(AIM OF THE EXERCISE) Look at the entries below and reproduce them exactly.

(RECORDS FOR PROCESSING)
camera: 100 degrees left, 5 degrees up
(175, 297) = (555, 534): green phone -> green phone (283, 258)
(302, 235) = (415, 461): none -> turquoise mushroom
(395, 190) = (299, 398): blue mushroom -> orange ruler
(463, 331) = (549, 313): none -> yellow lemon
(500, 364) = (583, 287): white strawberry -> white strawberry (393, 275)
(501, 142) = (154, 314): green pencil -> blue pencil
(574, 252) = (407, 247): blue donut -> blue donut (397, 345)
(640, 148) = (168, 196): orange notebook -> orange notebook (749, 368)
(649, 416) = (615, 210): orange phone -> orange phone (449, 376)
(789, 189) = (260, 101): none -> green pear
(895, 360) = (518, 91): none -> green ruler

(RESPONSE AREA)
camera: 100 degrees left, 5 degrees up
(175, 297) = (555, 534): green phone -> green phone (283, 258)
(302, 235) = (415, 461): none -> turquoise mushroom
(395, 190) = (299, 398): blue mushroom -> orange ruler
(463, 331) = (549, 313): none -> yellow lemon
(500, 364) = (583, 287): white strawberry -> white strawberry (393, 275)
(501, 142) = (154, 314): green pencil -> blue pencil
(574, 252) = (407, 247): blue donut -> blue donut (397, 345)
(640, 148) = (168, 196): orange notebook -> orange notebook (749, 368)
(649, 416) = (615, 210): orange phone -> orange phone (449, 376)
(789, 189) = (260, 101): none -> green pear
(895, 360) = (518, 91): none -> green ruler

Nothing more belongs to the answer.